_WORK TO BE COMPLETED_
The line containing "purple egg: 3 -> 2" marks the end: output every line of the data up to it, and that line too, exactly as written.

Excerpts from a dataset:
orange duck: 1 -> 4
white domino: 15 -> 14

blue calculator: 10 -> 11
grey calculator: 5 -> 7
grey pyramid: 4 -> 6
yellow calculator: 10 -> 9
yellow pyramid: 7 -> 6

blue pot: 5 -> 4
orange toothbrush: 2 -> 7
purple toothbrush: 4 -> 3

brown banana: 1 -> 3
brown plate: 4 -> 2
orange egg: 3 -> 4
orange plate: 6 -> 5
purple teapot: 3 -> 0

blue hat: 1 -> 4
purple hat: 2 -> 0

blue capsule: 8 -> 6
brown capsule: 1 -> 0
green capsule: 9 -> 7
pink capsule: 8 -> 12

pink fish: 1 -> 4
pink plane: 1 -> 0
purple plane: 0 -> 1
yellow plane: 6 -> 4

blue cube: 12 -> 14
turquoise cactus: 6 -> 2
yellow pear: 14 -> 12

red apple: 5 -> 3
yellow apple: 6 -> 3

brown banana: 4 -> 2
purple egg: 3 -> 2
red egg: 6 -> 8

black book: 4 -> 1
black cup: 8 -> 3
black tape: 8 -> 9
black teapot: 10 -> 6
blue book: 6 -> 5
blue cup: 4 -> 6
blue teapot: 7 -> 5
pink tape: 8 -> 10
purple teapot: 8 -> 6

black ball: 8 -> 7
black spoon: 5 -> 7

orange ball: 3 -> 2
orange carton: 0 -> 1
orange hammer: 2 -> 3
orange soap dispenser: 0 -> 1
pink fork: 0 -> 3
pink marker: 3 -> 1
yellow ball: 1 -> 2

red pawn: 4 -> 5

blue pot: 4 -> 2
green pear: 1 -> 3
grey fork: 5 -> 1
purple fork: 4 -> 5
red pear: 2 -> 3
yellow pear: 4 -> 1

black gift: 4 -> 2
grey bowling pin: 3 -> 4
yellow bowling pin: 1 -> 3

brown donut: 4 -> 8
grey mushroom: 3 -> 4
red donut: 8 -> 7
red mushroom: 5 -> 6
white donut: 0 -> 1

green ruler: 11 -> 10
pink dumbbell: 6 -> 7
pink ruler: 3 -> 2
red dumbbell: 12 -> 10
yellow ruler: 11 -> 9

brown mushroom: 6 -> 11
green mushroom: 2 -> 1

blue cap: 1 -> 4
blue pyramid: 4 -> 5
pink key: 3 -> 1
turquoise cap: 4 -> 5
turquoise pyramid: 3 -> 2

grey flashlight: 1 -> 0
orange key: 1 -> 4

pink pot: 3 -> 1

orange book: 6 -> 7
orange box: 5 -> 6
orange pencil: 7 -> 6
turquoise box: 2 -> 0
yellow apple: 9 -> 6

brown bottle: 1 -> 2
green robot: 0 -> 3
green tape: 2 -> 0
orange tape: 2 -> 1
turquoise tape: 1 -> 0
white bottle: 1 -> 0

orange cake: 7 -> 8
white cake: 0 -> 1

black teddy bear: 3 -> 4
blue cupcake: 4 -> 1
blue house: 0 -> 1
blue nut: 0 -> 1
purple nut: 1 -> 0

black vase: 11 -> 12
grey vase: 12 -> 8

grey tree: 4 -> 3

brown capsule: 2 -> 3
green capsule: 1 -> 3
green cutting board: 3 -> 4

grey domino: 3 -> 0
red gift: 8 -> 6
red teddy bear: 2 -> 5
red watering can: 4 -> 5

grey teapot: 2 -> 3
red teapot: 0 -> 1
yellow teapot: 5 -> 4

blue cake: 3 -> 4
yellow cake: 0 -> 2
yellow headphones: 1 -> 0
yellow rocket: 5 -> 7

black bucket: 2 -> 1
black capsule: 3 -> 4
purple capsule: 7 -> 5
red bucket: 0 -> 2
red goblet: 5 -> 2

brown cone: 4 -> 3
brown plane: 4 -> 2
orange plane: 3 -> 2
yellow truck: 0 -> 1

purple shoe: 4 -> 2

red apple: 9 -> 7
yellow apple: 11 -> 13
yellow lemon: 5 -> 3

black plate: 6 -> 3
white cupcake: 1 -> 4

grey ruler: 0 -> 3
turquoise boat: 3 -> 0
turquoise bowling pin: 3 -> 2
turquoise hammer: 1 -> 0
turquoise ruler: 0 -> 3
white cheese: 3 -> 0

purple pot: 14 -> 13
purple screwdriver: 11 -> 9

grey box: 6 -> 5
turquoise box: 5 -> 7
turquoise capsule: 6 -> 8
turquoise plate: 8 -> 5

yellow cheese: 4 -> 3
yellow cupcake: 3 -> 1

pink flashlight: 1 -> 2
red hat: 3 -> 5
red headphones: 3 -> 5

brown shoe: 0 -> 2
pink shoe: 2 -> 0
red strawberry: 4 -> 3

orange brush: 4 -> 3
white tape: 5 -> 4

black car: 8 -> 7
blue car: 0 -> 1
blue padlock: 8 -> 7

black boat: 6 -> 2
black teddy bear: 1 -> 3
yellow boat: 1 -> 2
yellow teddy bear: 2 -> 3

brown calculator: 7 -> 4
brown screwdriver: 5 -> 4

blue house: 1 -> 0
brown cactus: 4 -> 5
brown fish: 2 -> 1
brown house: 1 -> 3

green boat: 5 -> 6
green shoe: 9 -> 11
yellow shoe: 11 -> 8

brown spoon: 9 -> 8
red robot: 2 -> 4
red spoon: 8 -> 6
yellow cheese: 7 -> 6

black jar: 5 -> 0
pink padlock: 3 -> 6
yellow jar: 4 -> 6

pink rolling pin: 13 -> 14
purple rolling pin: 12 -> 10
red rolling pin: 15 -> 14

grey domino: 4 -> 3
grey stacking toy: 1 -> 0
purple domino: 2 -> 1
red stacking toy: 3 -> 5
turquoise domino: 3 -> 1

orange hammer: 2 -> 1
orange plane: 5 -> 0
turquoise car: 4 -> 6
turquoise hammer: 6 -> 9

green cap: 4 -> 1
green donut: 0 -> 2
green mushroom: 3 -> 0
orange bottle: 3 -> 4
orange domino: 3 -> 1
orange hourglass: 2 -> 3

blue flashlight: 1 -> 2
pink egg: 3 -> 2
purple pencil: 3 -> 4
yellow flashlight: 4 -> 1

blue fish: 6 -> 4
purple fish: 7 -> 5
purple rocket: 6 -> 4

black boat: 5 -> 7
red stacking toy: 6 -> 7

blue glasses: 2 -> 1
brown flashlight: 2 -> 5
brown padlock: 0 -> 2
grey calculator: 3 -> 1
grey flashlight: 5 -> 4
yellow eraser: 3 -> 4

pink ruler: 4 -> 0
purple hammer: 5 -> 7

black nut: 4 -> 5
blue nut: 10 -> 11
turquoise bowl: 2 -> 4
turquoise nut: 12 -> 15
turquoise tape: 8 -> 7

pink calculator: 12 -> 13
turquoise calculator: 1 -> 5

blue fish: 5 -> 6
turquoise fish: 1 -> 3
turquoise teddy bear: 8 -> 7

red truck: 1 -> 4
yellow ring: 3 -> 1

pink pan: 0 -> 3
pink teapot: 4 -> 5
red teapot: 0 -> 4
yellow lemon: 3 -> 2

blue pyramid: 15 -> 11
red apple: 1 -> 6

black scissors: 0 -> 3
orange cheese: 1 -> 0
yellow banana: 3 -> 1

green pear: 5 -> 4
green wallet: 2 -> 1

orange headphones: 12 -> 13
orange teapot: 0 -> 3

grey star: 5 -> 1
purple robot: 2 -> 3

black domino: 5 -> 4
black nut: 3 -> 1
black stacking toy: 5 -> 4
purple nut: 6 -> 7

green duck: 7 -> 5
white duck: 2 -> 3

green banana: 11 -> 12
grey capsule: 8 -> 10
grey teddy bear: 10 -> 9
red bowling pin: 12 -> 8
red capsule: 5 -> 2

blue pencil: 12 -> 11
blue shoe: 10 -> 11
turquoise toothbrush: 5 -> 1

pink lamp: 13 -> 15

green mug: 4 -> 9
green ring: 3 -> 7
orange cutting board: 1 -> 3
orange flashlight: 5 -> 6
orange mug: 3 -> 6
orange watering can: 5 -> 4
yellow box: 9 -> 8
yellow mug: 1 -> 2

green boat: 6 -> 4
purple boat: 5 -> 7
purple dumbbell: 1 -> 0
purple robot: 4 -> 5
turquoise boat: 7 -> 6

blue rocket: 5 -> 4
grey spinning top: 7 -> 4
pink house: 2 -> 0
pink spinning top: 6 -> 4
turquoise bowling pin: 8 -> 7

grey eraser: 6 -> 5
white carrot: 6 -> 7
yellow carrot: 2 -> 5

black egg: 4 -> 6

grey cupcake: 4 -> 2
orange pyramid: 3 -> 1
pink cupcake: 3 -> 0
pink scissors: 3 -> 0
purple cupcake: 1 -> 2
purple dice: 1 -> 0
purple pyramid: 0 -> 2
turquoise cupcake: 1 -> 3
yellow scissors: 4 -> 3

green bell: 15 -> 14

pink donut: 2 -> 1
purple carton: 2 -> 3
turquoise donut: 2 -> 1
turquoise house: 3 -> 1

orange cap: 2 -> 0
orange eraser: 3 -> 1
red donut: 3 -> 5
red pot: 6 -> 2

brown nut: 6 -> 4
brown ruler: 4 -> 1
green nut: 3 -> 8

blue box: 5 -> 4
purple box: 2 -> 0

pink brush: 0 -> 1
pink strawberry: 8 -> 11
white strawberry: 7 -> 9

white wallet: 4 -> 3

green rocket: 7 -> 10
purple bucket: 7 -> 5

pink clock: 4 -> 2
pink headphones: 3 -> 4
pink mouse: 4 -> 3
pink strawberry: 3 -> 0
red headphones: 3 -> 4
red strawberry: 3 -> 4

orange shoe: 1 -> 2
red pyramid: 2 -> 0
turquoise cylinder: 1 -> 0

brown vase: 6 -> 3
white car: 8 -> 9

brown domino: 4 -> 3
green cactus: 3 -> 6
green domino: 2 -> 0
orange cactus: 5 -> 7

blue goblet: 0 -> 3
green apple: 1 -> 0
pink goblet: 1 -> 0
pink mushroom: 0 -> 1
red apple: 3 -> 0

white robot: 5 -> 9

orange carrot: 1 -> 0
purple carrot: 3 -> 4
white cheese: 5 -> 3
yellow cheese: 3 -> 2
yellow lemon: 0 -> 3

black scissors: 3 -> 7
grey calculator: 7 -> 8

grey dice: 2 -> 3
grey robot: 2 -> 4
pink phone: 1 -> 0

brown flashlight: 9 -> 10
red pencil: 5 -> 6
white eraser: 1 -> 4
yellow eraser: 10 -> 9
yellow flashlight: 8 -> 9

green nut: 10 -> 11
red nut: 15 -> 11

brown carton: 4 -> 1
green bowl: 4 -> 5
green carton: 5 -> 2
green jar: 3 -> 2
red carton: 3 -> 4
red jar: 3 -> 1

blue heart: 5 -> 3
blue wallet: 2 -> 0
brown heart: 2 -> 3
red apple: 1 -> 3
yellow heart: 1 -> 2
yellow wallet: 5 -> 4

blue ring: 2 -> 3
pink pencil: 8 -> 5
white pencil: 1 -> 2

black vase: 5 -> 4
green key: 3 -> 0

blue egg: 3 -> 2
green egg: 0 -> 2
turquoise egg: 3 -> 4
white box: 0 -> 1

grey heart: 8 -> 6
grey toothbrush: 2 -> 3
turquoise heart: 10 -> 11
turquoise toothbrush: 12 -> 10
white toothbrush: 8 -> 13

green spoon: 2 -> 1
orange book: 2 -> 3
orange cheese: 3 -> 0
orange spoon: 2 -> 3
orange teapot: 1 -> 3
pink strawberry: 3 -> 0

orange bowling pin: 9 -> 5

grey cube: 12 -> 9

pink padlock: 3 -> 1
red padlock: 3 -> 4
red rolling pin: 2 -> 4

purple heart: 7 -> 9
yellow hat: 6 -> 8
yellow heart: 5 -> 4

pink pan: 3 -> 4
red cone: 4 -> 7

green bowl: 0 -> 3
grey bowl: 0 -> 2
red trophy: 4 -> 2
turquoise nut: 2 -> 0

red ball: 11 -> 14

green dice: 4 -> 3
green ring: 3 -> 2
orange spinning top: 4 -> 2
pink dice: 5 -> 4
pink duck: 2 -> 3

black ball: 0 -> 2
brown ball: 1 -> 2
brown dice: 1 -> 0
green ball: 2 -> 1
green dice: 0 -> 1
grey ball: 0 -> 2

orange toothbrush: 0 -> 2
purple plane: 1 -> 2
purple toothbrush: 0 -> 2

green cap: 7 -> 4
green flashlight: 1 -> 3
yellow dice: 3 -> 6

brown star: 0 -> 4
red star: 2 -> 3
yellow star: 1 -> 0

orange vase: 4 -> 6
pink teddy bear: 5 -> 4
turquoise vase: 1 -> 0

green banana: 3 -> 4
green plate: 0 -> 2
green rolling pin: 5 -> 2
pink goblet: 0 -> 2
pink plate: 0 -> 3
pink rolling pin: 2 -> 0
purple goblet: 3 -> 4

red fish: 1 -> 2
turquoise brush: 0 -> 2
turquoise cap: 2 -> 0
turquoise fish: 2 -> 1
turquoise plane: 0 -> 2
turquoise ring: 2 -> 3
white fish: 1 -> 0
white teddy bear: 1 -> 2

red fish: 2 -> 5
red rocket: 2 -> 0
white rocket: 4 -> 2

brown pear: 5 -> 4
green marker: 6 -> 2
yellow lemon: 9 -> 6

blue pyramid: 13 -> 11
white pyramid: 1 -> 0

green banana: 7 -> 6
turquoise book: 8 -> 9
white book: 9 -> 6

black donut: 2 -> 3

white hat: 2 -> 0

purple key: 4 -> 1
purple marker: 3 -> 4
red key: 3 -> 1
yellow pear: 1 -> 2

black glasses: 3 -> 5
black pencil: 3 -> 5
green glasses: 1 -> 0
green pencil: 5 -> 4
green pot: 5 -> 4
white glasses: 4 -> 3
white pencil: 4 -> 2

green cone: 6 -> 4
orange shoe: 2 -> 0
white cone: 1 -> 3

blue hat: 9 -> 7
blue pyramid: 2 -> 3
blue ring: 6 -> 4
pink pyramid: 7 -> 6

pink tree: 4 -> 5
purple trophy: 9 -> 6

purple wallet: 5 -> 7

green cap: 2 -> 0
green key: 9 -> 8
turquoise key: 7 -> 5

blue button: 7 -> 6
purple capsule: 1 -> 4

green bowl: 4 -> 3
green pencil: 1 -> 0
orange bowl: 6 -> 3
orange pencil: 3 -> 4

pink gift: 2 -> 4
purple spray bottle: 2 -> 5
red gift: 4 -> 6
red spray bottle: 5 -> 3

_SOLUTION BELOW_
orange duck: 1 -> 4
white domino: 15 -> 14

blue calculator: 10 -> 11
grey calculator: 5 -> 7
grey pyramid: 4 -> 6
yellow calculator: 10 -> 9
yellow pyramid: 7 -> 6

blue pot: 5 -> 4
orange toothbrush: 2 -> 7
purple toothbrush: 4 -> 3

brown banana: 1 -> 3
brown plate: 4 -> 2
orange egg: 3 -> 4
orange plate: 6 -> 5
purple teapot: 3 -> 0

blue hat: 1 -> 4
purple hat: 2 -> 0

blue capsule: 8 -> 6
brown capsule: 1 -> 0
green capsule: 9 -> 7
pink capsule: 8 -> 12

pink fish: 1 -> 4
pink plane: 1 -> 0
purple plane: 0 -> 1
yellow plane: 6 -> 4

blue cube: 12 -> 14
turquoise cactus: 6 -> 2
yellow pear: 14 -> 12

red apple: 5 -> 3
yellow apple: 6 -> 3

brown banana: 4 -> 2
purple egg: 3 -> 2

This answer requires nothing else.